| Problem |
Some lines in the data below hold the string "size". Report how many, as a bare number.

====

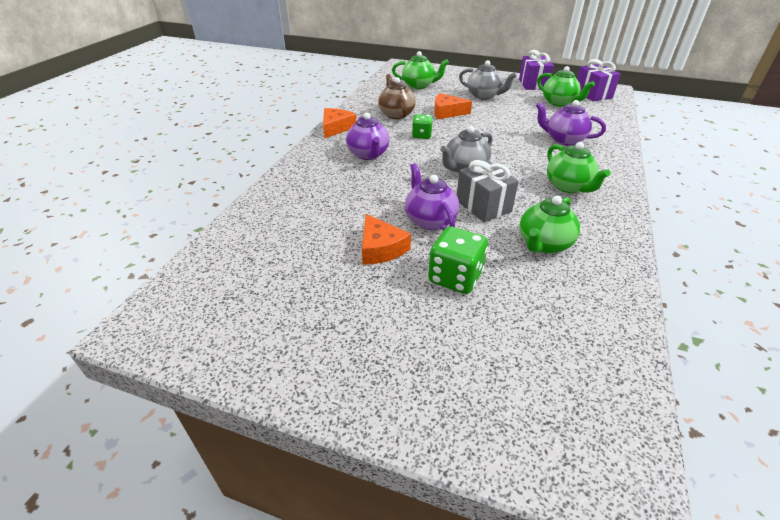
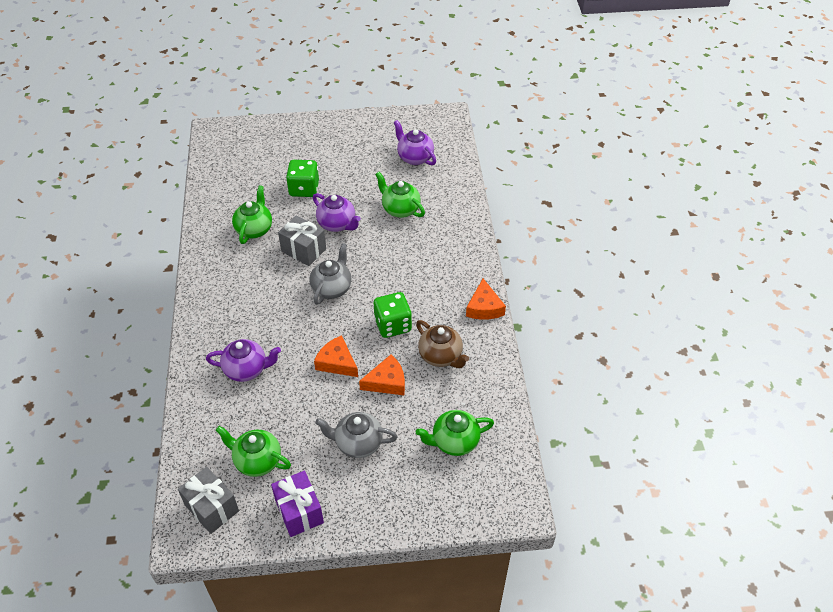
camera: 155 degrees right, 10 degrees up
(368, 154) = (425, 278): purple teapot -> purple teapot (415, 157)
(380, 248) = (358, 193): orange cheese -> orange cheese (337, 362)
(422, 135) = (393, 325): green dice -> green dice, size x1.59
(568, 186) = (239, 295): green teapot -> green teapot (400, 209)
(592, 94) = (212, 508): purple gift -> grey gift

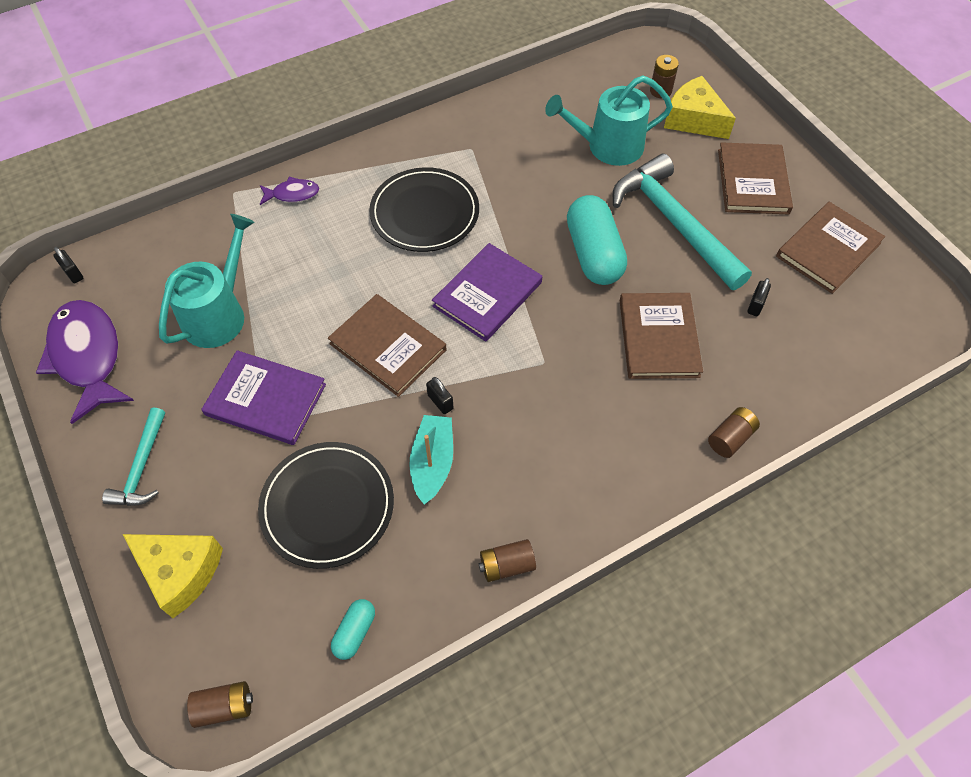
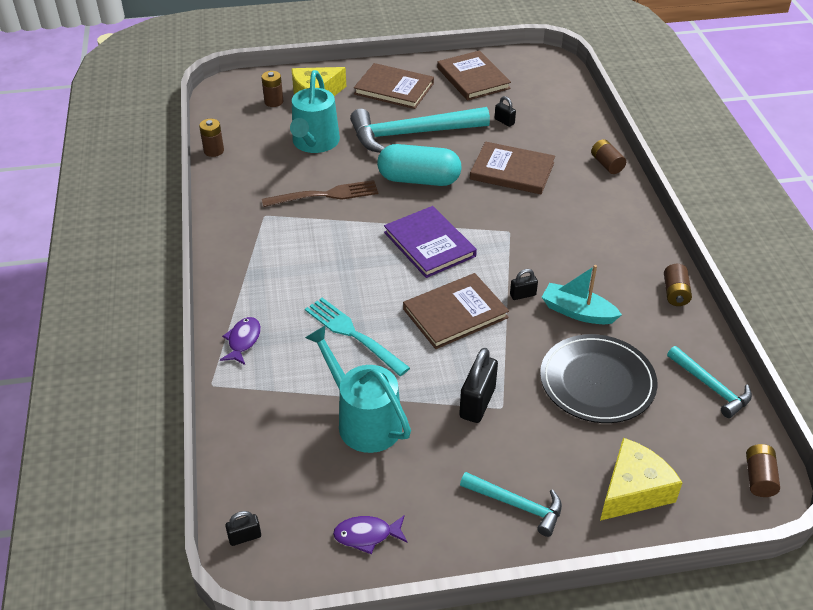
camera: 70 degrees left, 15 degrees down
(88, 357) = (367, 535): purple fish -> purple fish, size x0.48
(266, 400) = (477, 403): purple book -> black padlock
(328, 271) = (353, 334): none -> turquoise fork
(355, 632) = (711, 387): turquoise capsule -> turquoise hammer
(424, 213) = (321, 259): black plate -> none
(525, 183) = (325, 195): none -> brown fork
(551, 77) = (214, 151): none -> brown battery

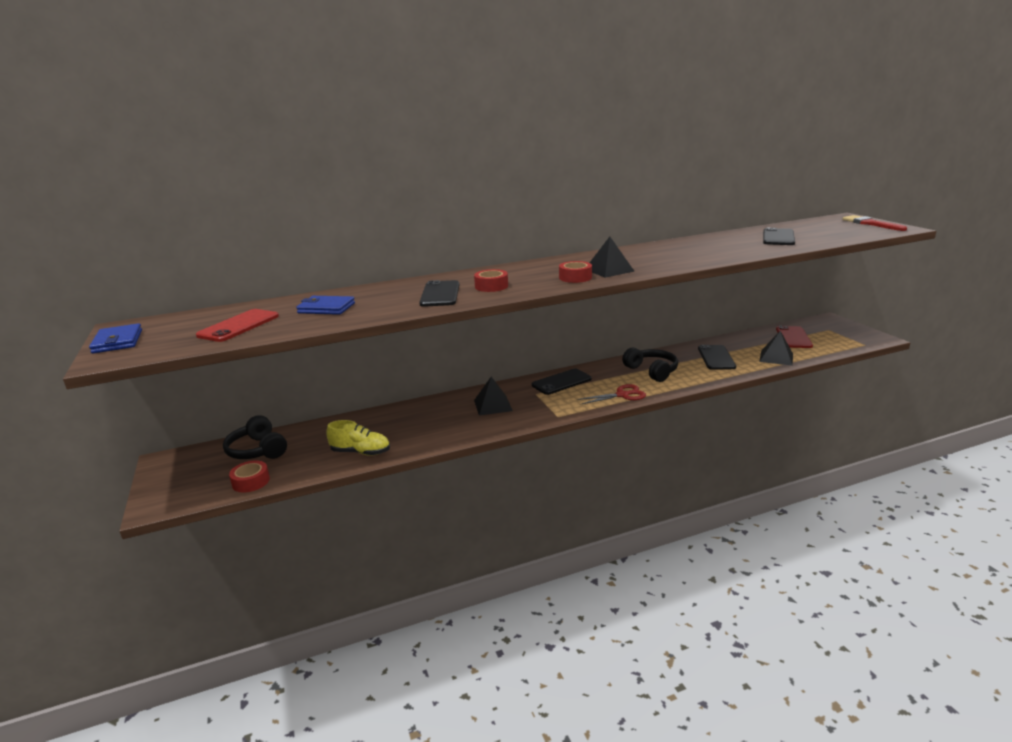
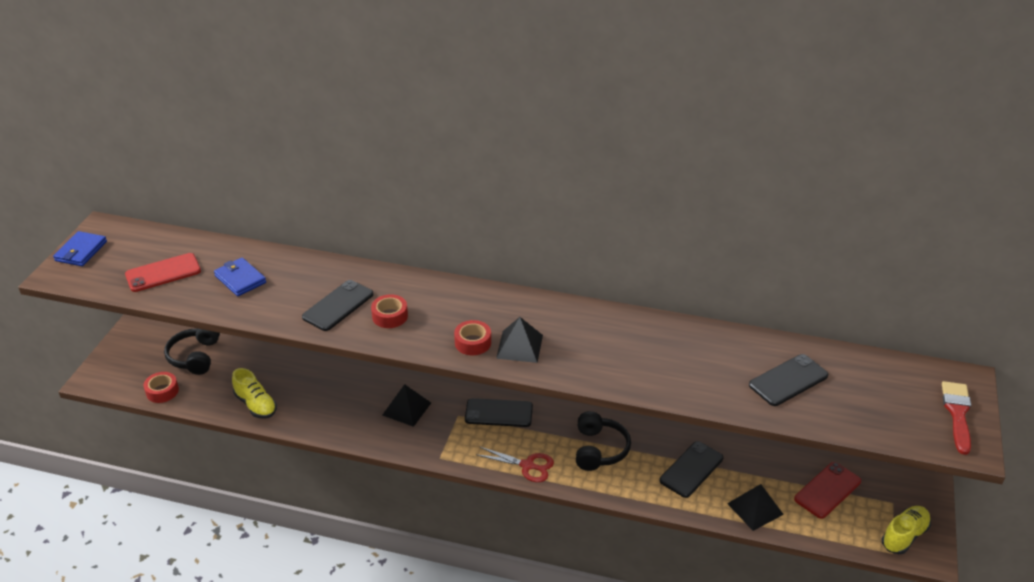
camera: 35 degrees right, 15 degrees up
(857, 337) = (904, 536): none -> yellow shoe

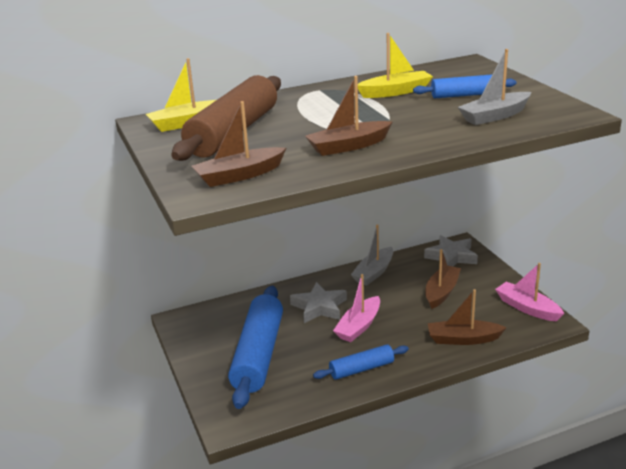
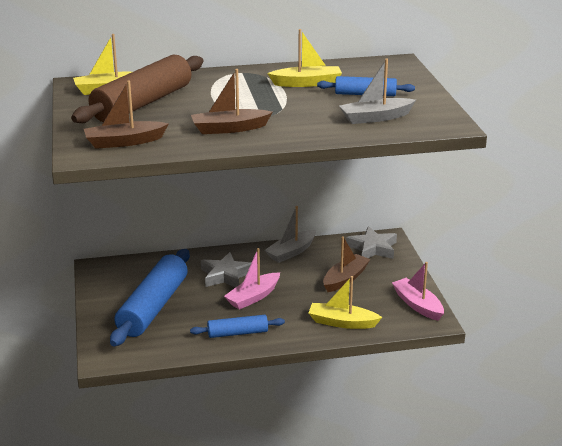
camera: 10 degrees right, 0 degrees up
(463, 339) = (342, 322): brown boat -> yellow boat

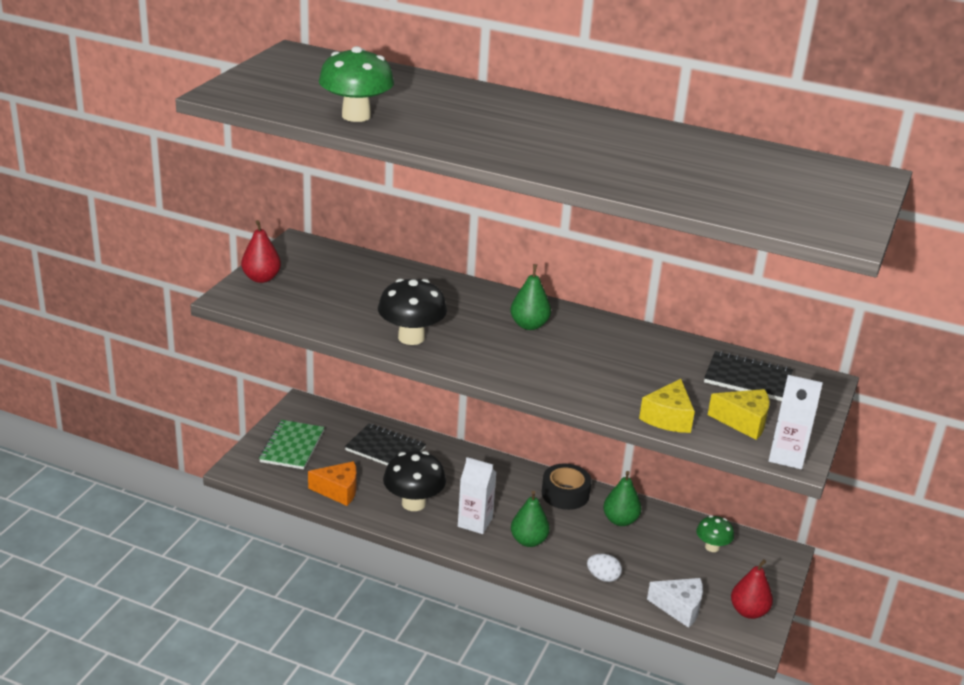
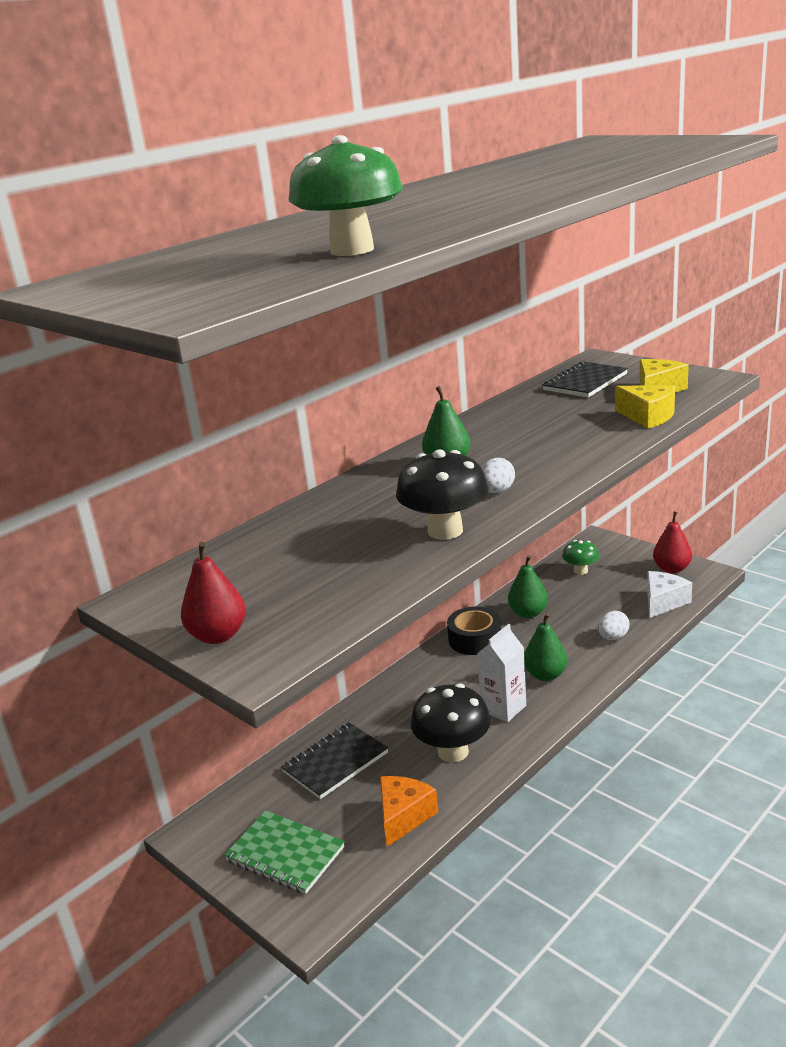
camera: 65 degrees left, 5 degrees down
(483, 352) = (496, 491): none -> white egg
(787, 456) = (714, 381): white carton -> none

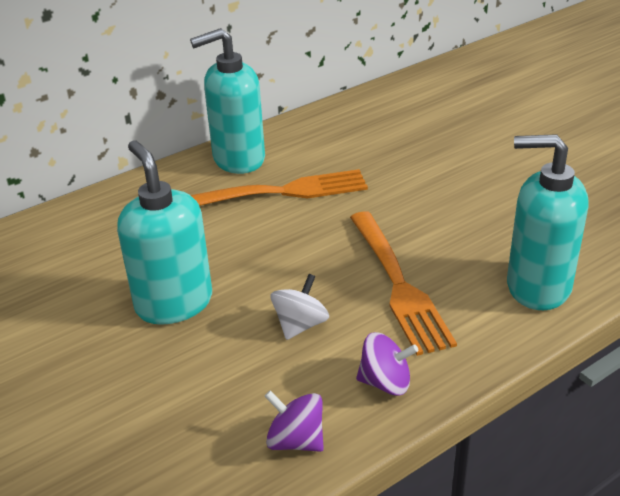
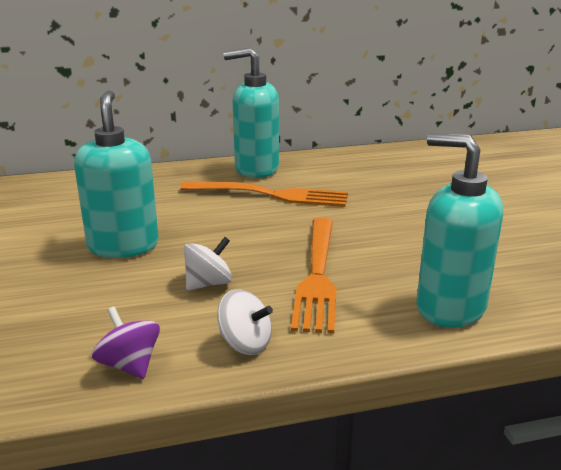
camera: 20 degrees right, 10 degrees down
(385, 382) = (245, 343): purple spinning top -> white spinning top

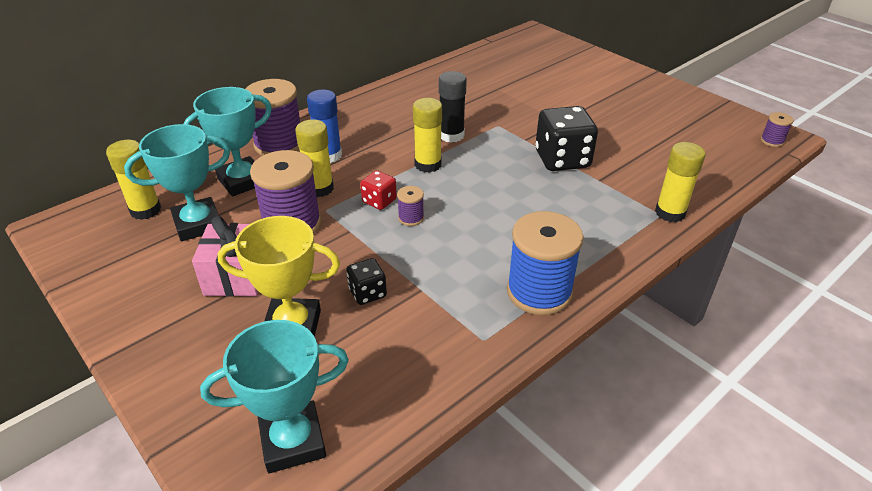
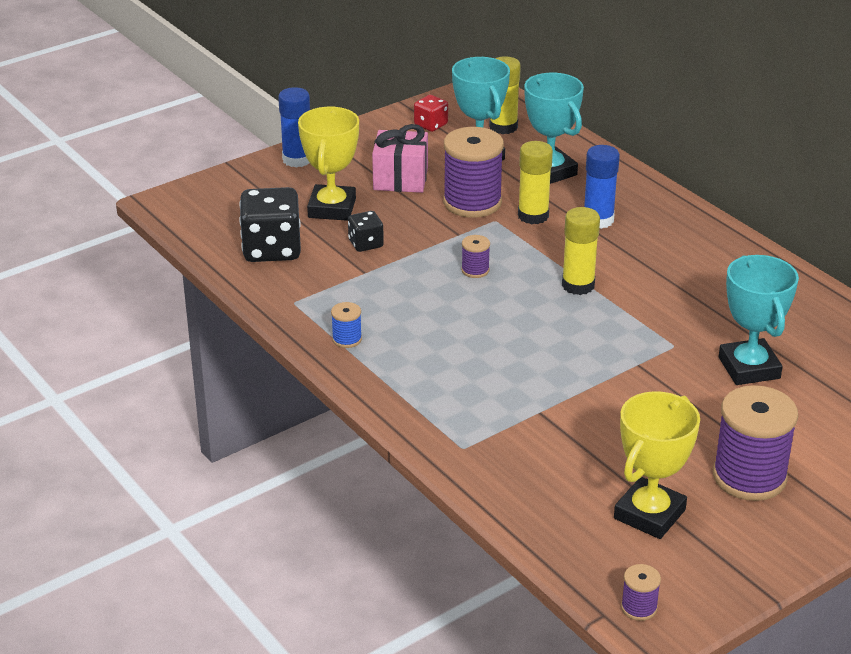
camera: 95 degrees right, 5 degrees down
(168, 373) = (297, 159): none -> blue glue stick
(279, 145) = (621, 189): purple spool -> purple spool (749, 477)
(293, 441) = (218, 213): turquoise trophy -> turquoise trophy (749, 368)
(379, 201) = (507, 252): red dice -> red dice (431, 125)
(451, 135) = (645, 306): black glue stick -> none
(539, 292) = (347, 339): blue spool -> blue spool, size x0.45
(562, 159) = (588, 388): black dice -> black dice (272, 249)
(670, 213) = (465, 456): yellow glue stick -> none
(684, 136) = (649, 514): none -> yellow trophy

====

| Completed task |
3